**** RECORDS PROVIDED ****

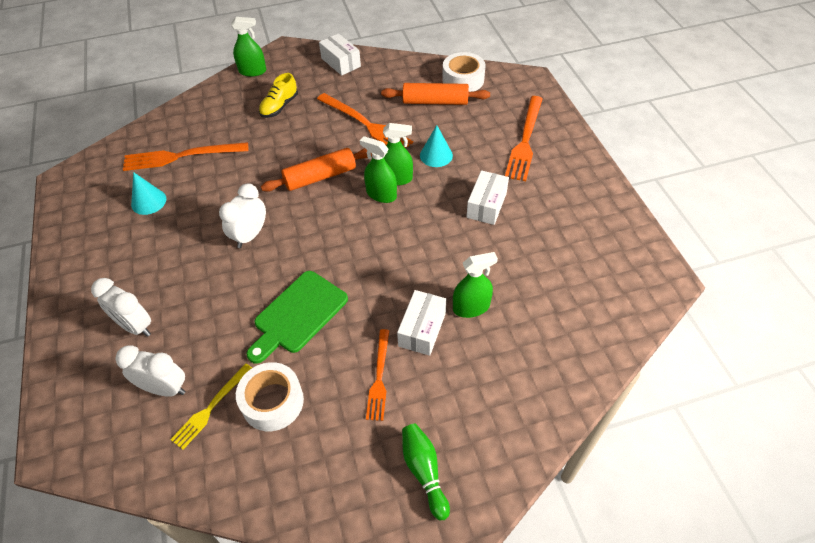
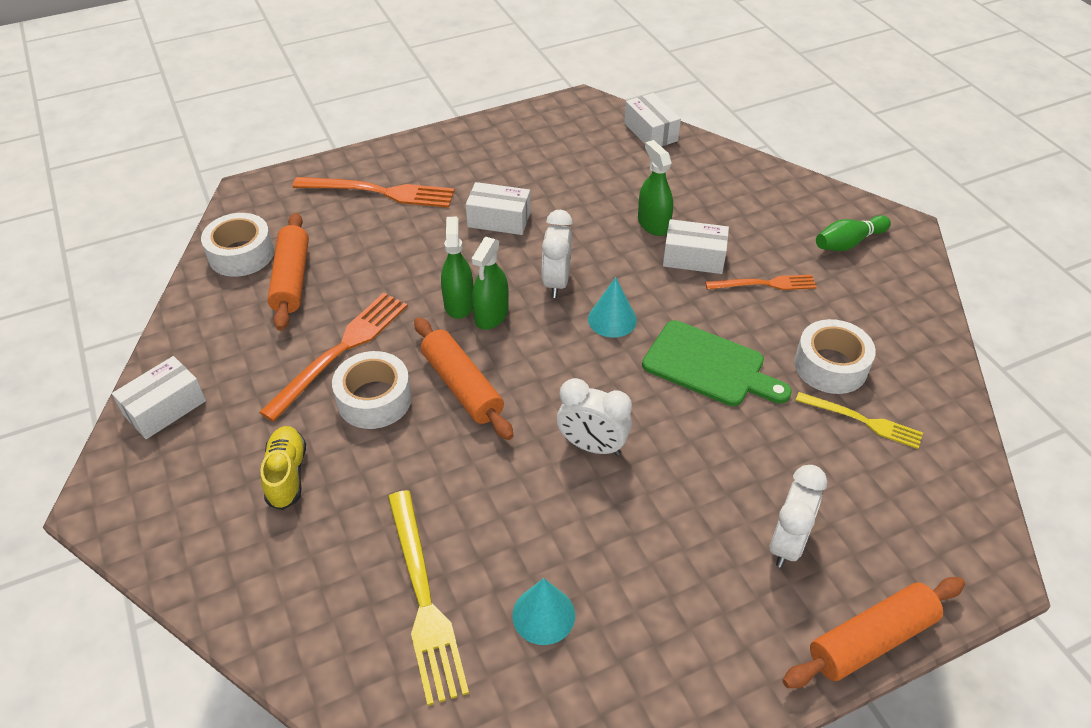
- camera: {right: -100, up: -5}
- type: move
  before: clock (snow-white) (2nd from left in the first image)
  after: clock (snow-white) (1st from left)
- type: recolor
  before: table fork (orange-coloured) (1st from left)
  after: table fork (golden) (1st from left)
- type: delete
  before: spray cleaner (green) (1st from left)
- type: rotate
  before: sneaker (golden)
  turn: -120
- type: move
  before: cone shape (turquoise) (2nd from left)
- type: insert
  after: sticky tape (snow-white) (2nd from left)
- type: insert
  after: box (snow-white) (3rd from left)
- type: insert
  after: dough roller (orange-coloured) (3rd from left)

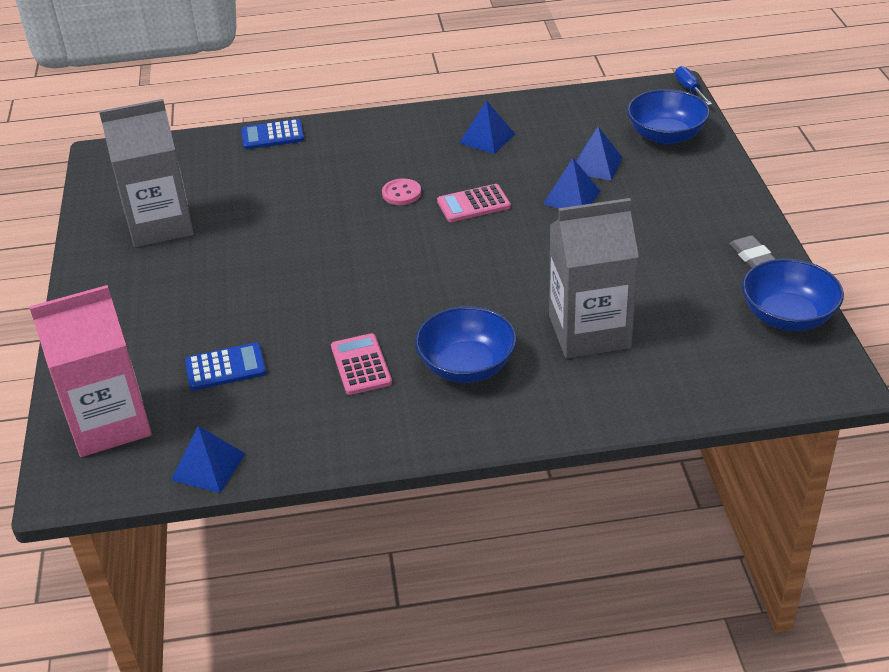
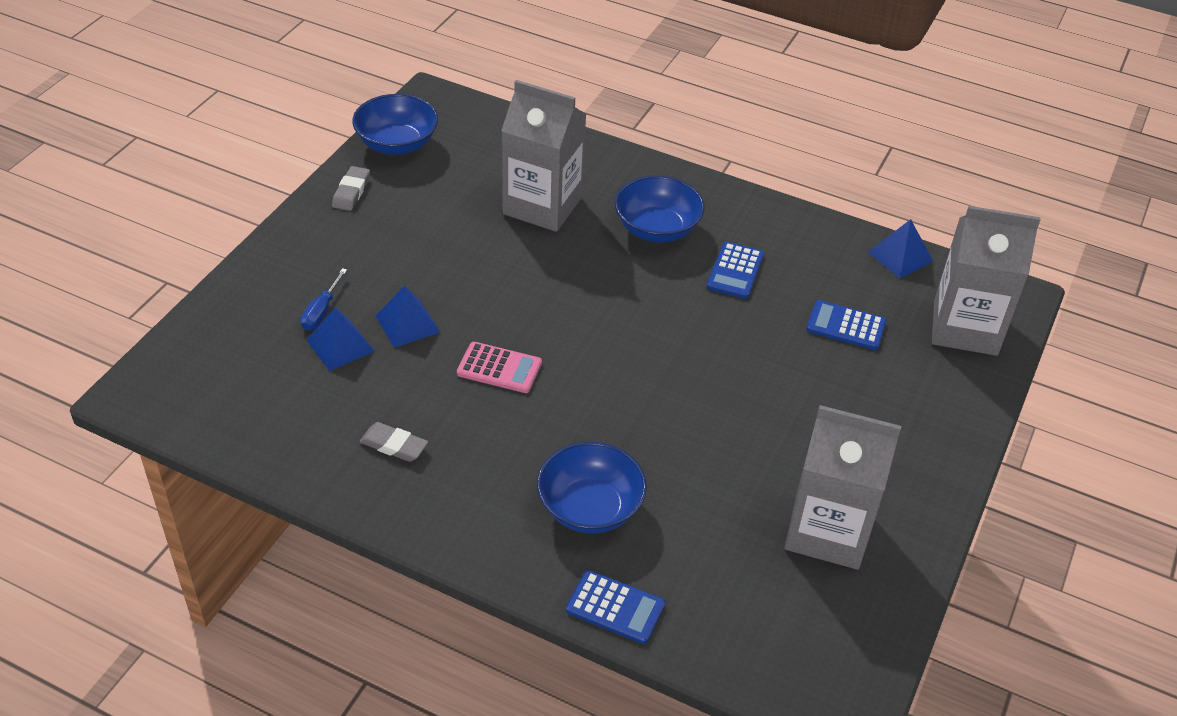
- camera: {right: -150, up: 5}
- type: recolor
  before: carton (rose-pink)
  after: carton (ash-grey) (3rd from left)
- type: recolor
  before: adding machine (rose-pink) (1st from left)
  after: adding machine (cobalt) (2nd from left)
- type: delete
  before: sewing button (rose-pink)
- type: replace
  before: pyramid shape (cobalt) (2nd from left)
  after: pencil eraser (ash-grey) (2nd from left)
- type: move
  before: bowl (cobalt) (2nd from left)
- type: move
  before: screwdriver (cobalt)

****
**** RECORDS PROVIDED ****

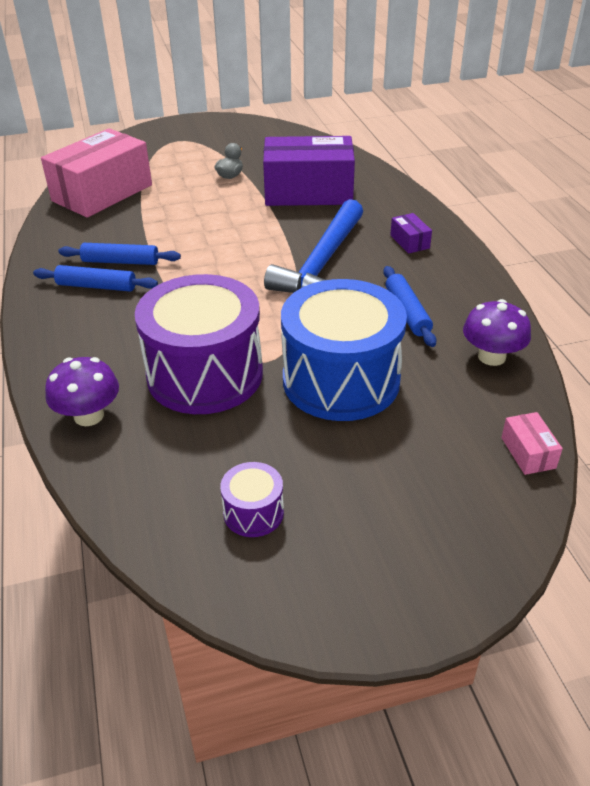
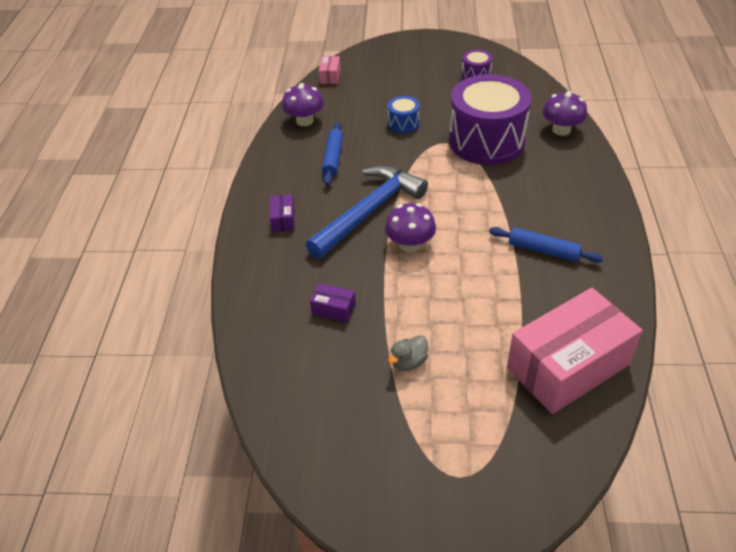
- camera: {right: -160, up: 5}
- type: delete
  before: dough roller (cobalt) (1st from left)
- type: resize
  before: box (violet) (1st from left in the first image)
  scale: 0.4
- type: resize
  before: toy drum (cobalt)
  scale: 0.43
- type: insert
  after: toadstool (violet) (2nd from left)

****

Scan the entries for lines holding the string "golden", then copy every one of them.

- [TASK RESULT]:
  after: table fork (golden) (1st from left)
  before: sneaker (golden)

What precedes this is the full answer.